> [Activity]
Only these lines of the data below are wanted: the one with "(623, 425) = (558, 574): black", the one with "(647, 119) = (812, 357): black key -> none", and any lines between them, each repeated exactly.

> [Source data]
☆ ☆ ☆ ☆ ☆

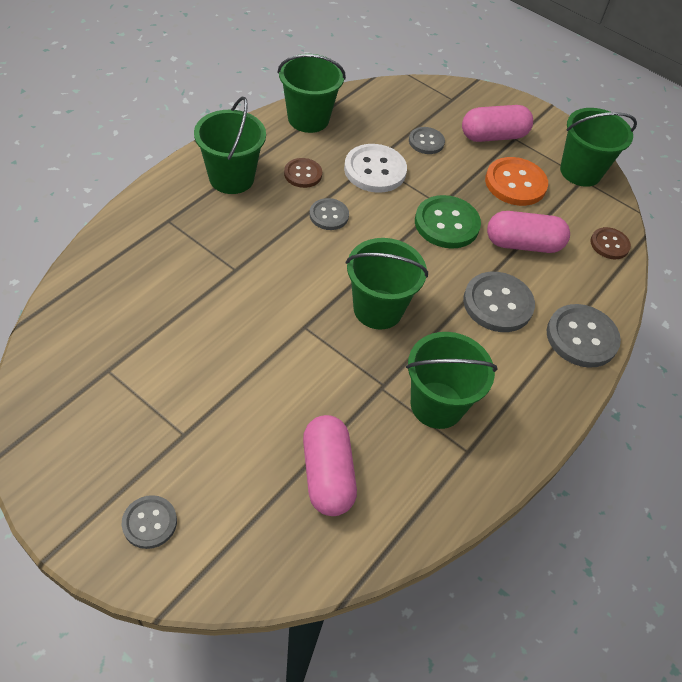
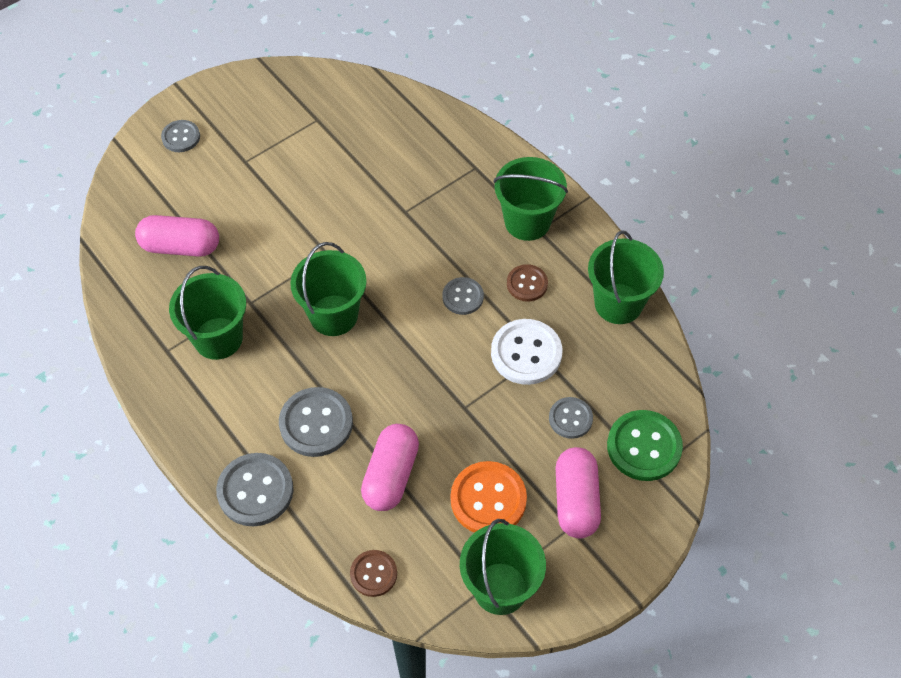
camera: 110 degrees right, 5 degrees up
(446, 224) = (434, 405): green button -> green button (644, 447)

☆ ☆ ☆ ☆ ☆

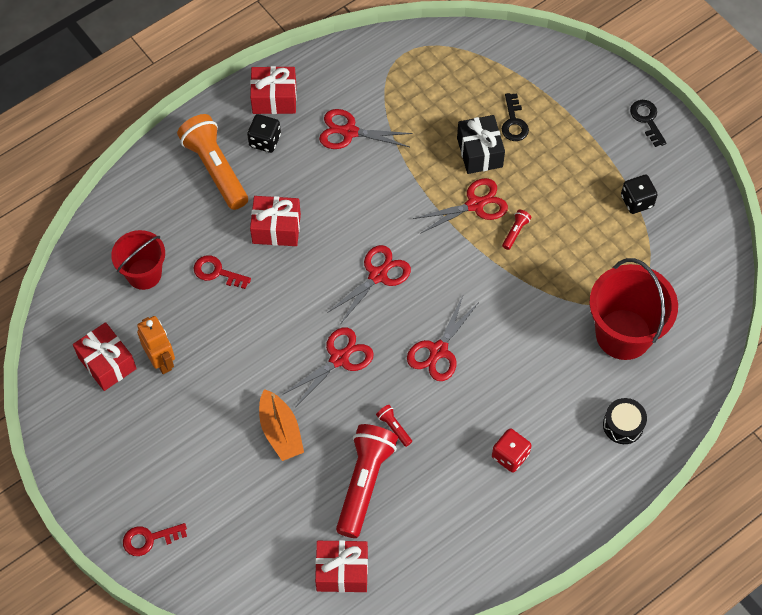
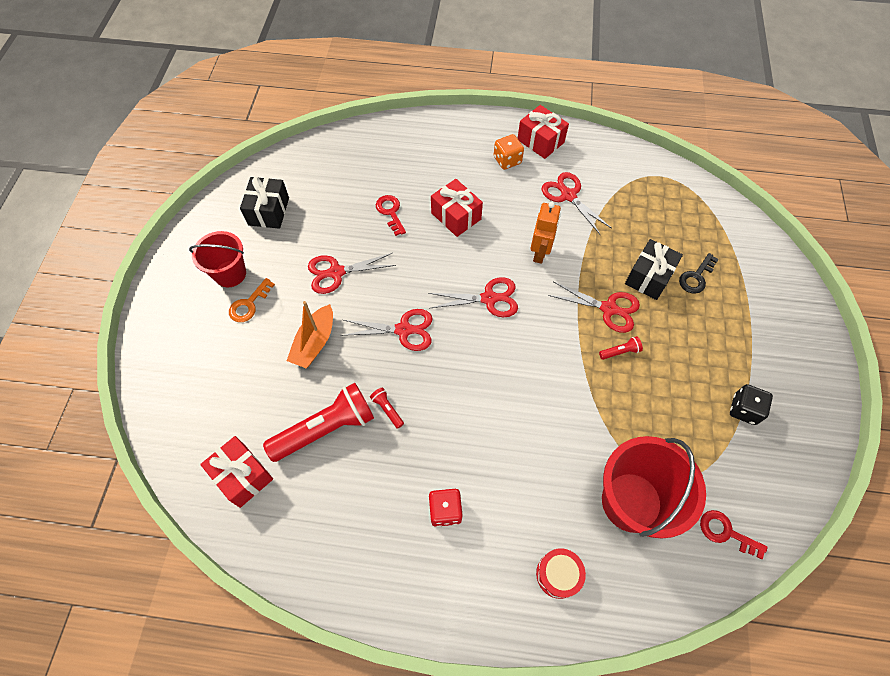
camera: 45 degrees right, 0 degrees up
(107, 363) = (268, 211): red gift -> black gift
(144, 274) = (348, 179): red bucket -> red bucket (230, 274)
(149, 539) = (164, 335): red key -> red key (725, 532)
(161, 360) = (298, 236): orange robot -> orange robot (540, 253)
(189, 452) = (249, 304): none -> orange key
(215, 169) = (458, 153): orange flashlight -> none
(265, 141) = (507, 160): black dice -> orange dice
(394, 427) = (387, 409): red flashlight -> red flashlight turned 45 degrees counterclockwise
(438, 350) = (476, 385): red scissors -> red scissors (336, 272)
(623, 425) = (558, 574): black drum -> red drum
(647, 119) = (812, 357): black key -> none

☆ ☆ ☆ ☆ ☆

> [Result]
(623, 425) = (558, 574): black drum -> red drum
(647, 119) = (812, 357): black key -> none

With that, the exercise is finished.